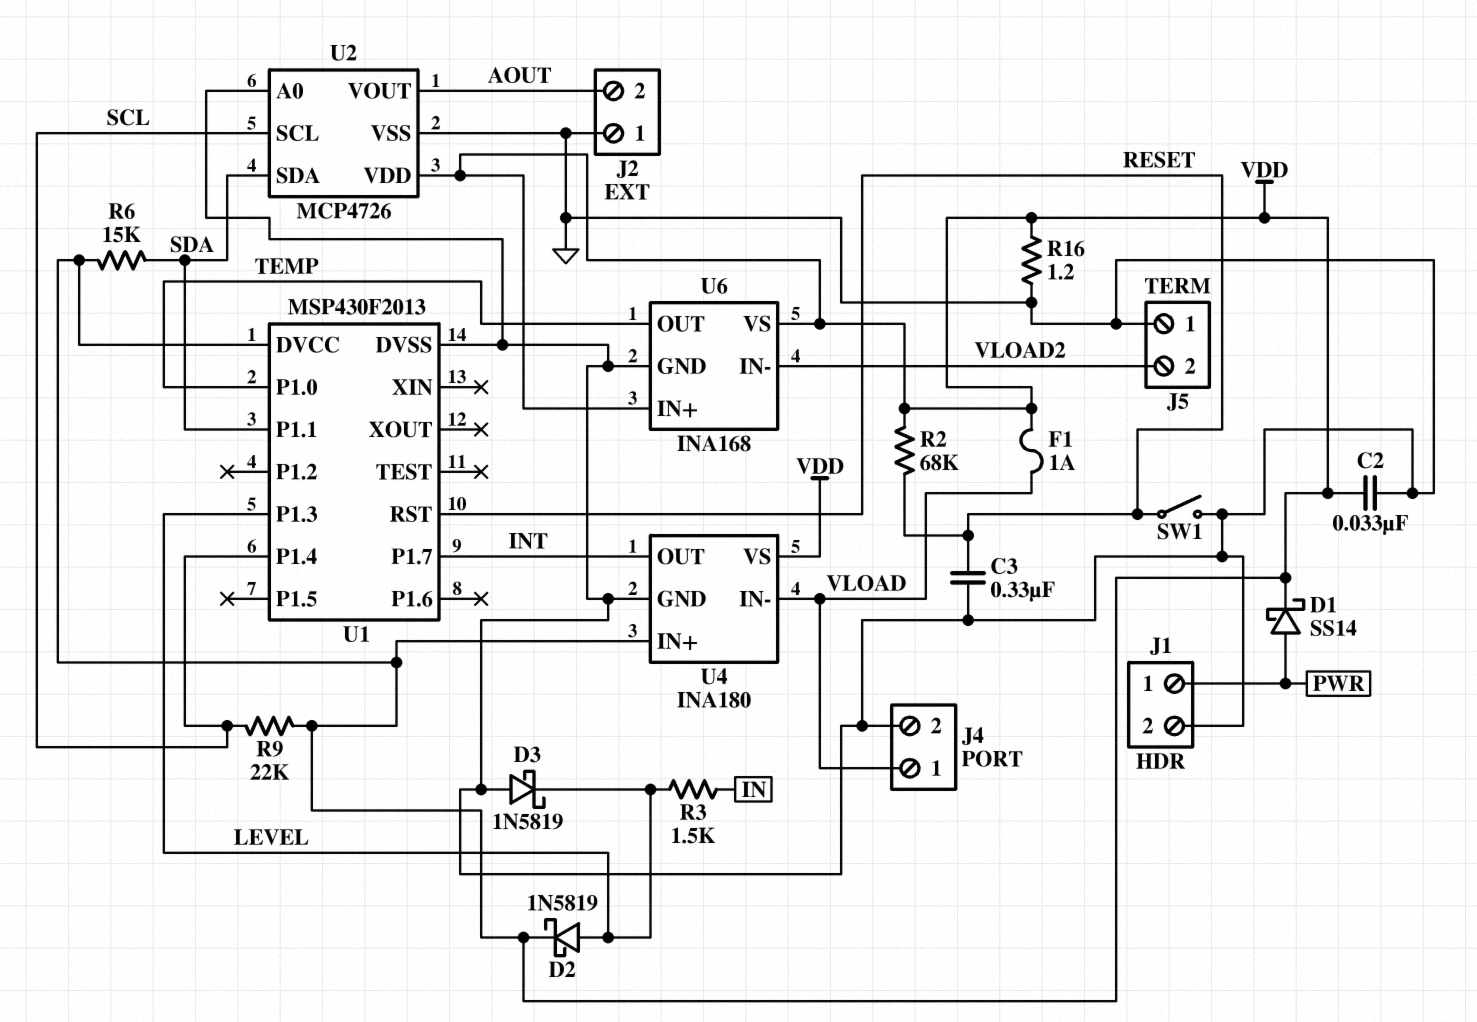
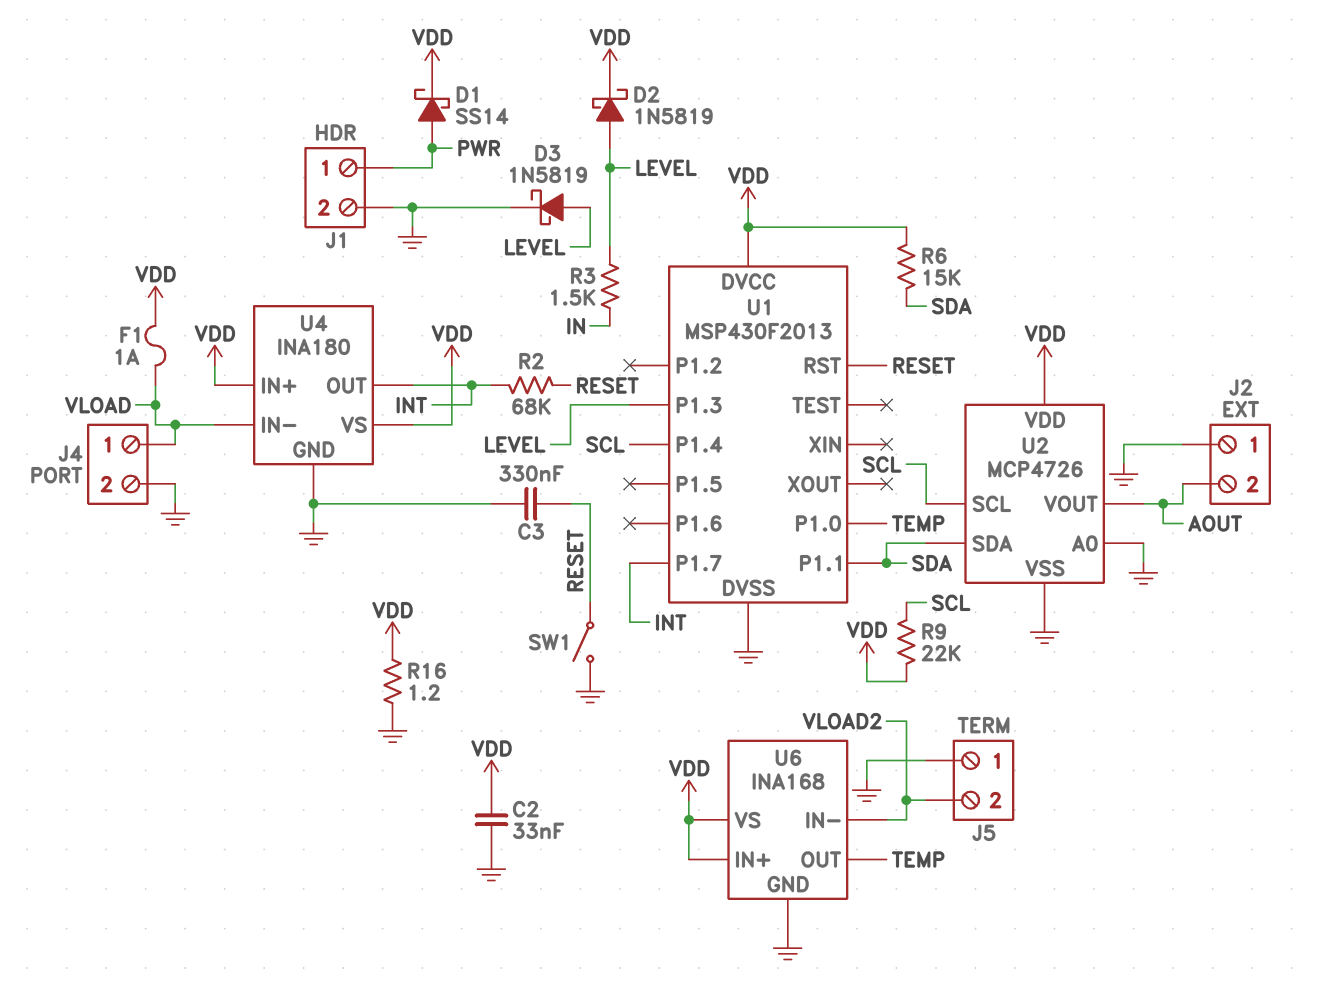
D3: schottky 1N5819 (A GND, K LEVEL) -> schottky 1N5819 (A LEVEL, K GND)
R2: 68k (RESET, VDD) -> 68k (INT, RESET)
...
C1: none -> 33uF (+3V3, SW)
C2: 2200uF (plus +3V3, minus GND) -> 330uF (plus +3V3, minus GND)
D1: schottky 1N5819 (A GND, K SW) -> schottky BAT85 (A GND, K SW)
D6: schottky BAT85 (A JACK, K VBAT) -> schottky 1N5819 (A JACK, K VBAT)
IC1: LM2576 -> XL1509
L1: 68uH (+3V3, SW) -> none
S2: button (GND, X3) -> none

* What the exercise asks
Starting at the line above that contains "IC1: LM2576 -> XL1509", repeat each line exactly up to and including the line that contains "S2: button (GND, X3) -> none", and stop there.

* Solution
IC1: LM2576 -> XL1509
L1: 68uH (+3V3, SW) -> none
S2: button (GND, X3) -> none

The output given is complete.